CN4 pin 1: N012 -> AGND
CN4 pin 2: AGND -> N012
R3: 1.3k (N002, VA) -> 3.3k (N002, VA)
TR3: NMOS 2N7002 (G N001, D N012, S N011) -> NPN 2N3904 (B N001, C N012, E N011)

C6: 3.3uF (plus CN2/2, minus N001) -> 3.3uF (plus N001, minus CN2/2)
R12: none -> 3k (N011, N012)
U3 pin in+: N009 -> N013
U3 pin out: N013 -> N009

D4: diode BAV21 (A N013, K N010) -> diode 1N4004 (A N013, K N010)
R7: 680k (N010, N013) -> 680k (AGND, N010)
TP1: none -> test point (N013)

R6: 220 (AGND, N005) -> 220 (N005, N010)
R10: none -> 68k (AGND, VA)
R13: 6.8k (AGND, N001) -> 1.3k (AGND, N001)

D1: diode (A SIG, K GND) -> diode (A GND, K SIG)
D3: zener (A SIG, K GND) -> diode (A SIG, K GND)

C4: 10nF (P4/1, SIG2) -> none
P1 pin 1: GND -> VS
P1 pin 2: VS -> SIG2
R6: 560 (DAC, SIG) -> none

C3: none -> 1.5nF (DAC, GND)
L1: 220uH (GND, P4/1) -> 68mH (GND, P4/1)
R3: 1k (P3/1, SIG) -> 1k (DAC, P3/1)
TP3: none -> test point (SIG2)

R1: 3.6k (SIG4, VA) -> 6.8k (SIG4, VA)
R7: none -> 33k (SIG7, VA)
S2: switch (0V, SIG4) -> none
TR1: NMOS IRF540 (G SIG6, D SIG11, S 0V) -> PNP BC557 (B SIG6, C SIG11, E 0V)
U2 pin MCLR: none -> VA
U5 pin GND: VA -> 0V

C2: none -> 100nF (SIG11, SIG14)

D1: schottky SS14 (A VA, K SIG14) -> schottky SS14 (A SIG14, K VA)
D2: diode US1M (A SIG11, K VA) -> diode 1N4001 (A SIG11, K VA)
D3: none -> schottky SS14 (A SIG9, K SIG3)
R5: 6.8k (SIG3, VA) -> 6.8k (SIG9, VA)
+--
→ WHAT YOU NEED TO DO:
Copy, without any change, the lines above from the one containing "P1 pin 2: VS -> SIG2" to the end, both ends included. Add nothing else.

→ THE ANSWER:
P1 pin 2: VS -> SIG2
R6: 560 (DAC, SIG) -> none

C3: none -> 1.5nF (DAC, GND)
L1: 220uH (GND, P4/1) -> 68mH (GND, P4/1)
R3: 1k (P3/1, SIG) -> 1k (DAC, P3/1)
TP3: none -> test point (SIG2)

R1: 3.6k (SIG4, VA) -> 6.8k (SIG4, VA)
R7: none -> 33k (SIG7, VA)
S2: switch (0V, SIG4) -> none
TR1: NMOS IRF540 (G SIG6, D SIG11, S 0V) -> PNP BC557 (B SIG6, C SIG11, E 0V)
U2 pin MCLR: none -> VA
U5 pin GND: VA -> 0V

C2: none -> 100nF (SIG11, SIG14)

D1: schottky SS14 (A VA, K SIG14) -> schottky SS14 (A SIG14, K VA)
D2: diode US1M (A SIG11, K VA) -> diode 1N4001 (A SIG11, K VA)
D3: none -> schottky SS14 (A SIG9, K SIG3)
R5: 6.8k (SIG3, VA) -> 6.8k (SIG9, VA)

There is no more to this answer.